- _Written request_: Update everything from the line containing "For each provided" down to the end of the records: swap "cavern" for "grotto" and keep all else unchanged. Leave the pictures out of your answer.
<<<<
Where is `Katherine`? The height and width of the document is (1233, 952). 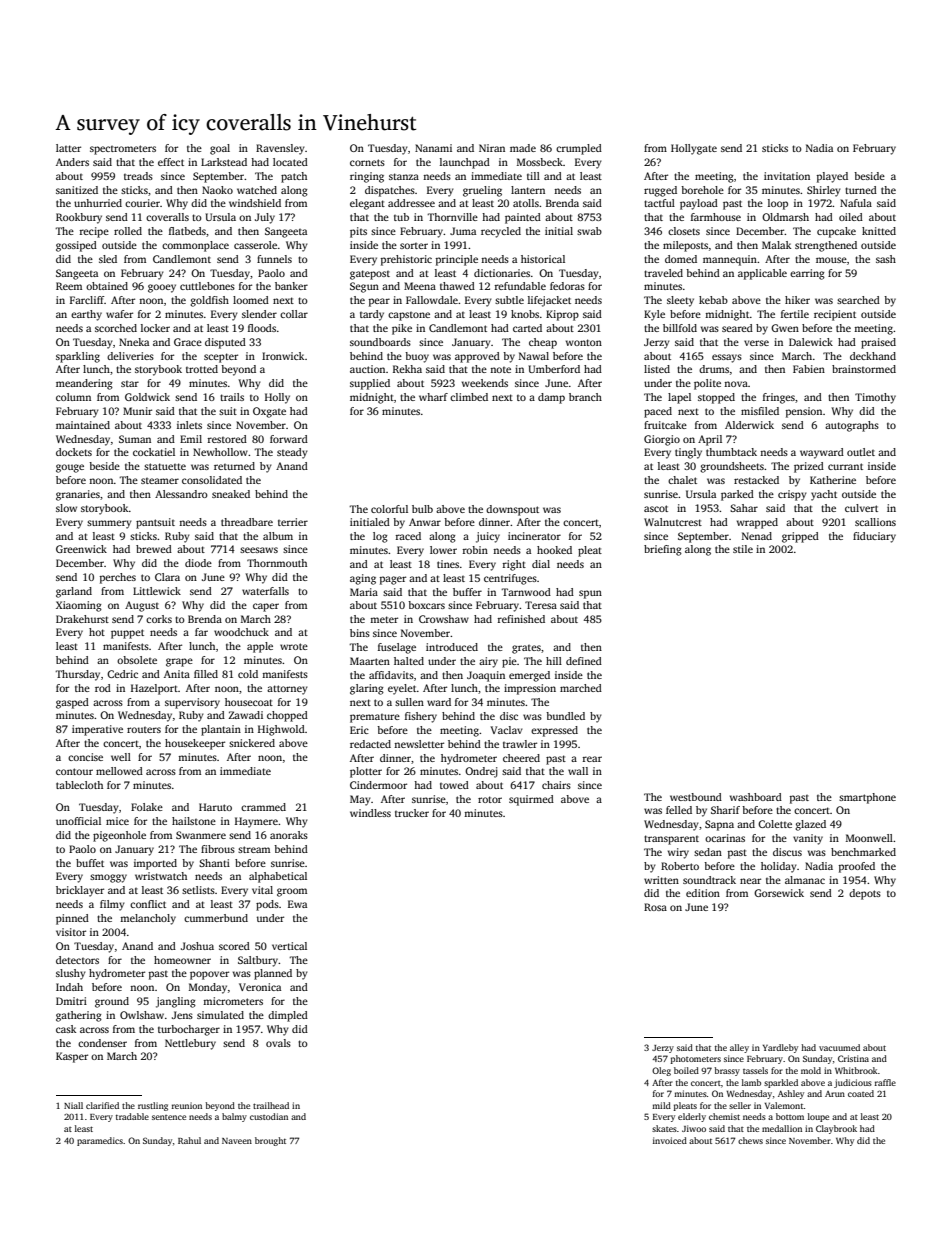 Katherine is located at coordinates (833, 480).
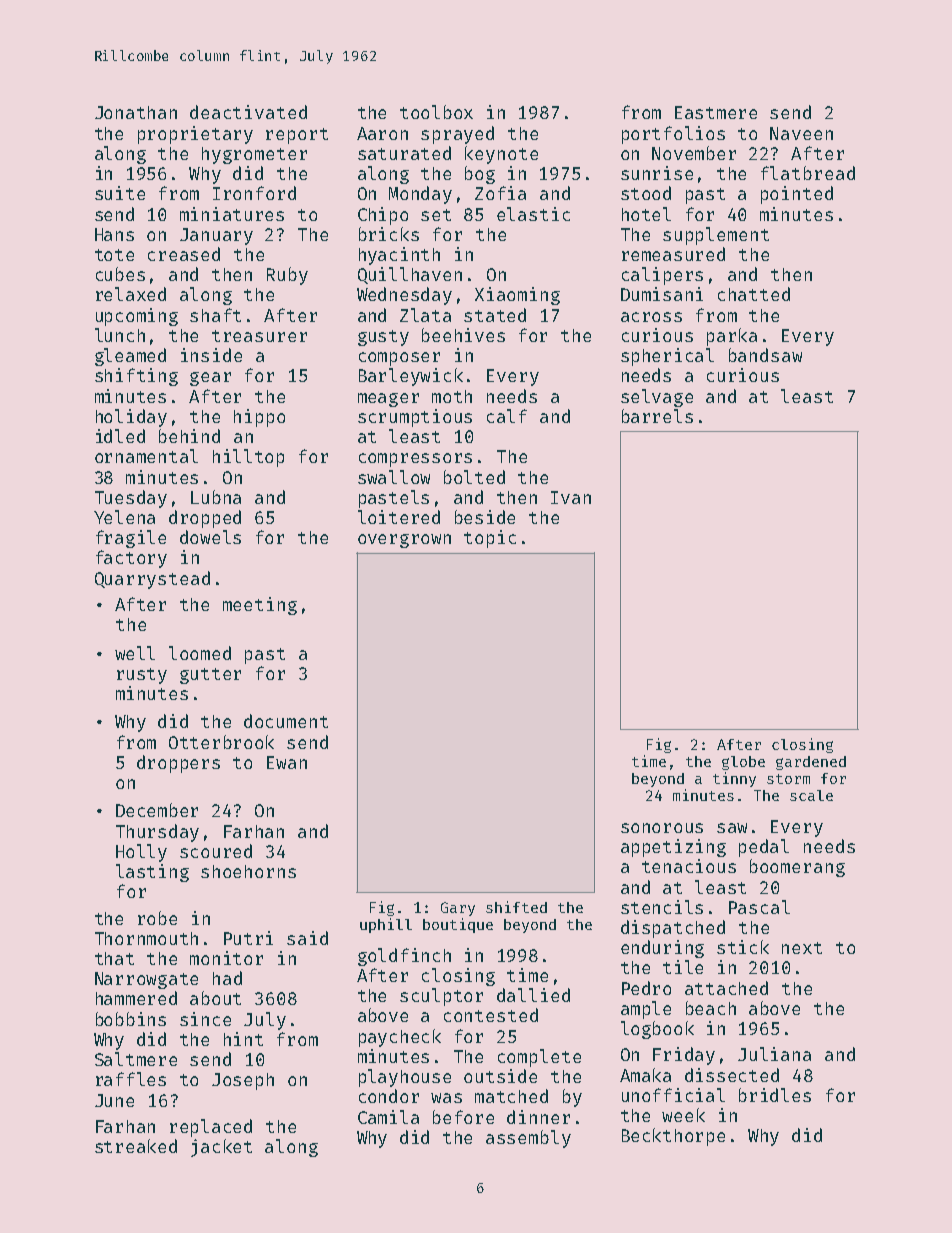  I want to click on fragile, so click(131, 539).
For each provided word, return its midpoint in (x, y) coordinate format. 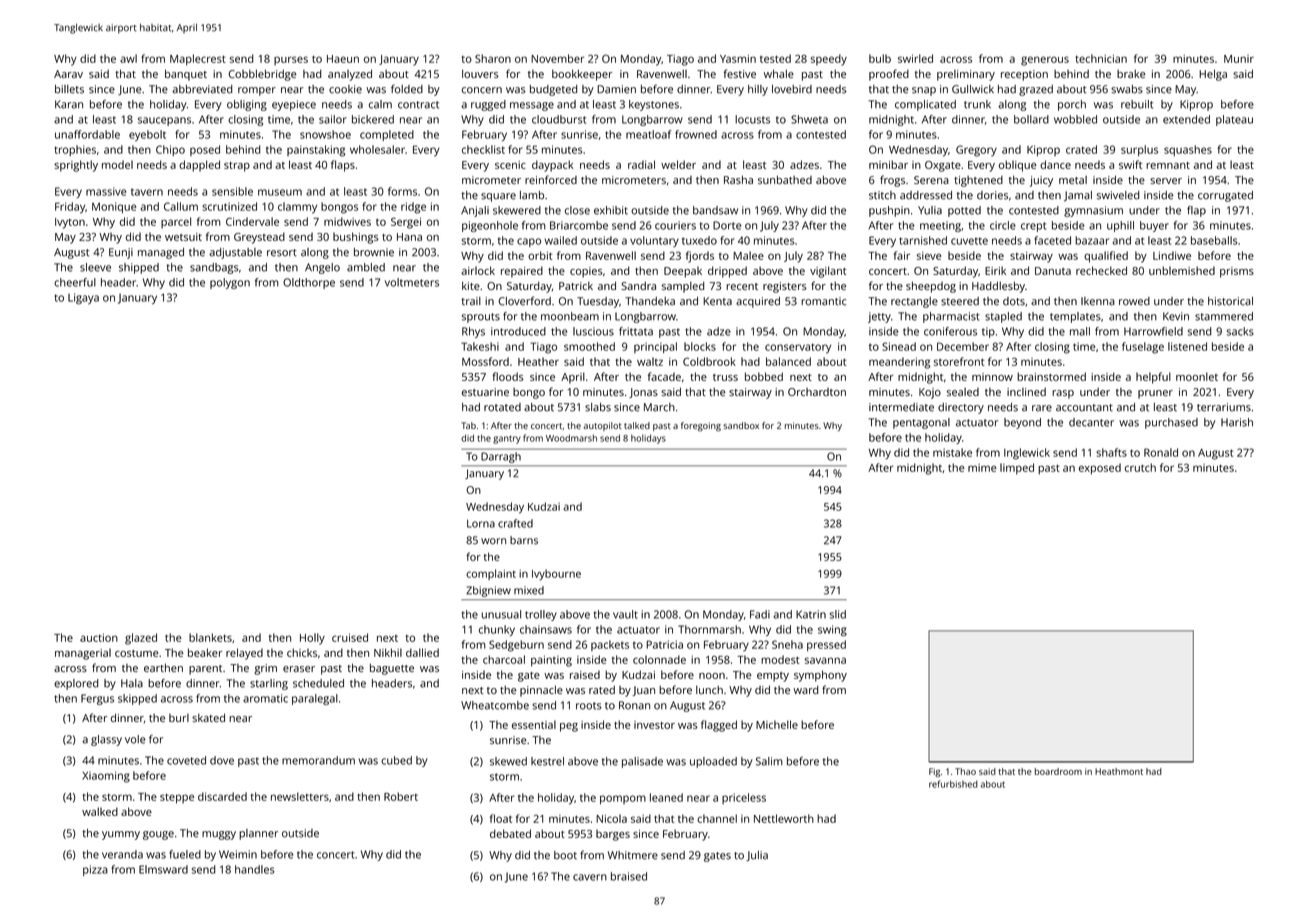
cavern (590, 877)
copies (586, 272)
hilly (758, 90)
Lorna (481, 524)
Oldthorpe (309, 283)
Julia (757, 856)
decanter (1091, 422)
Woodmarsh (571, 438)
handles (254, 869)
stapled (1003, 317)
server (1166, 181)
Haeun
>>>>
- _Exercise output_:
For each provided word, return its midpoint in (x, y) coordinate format. 
grotto (590, 877)
copies (586, 272)
hilly (758, 90)
Lorna (481, 524)
Oldthorpe (309, 283)
Julia (757, 856)
decanter (1091, 422)
Woodmarsh (571, 438)
handles (254, 869)
stapled (1003, 317)
server (1166, 181)
Haeun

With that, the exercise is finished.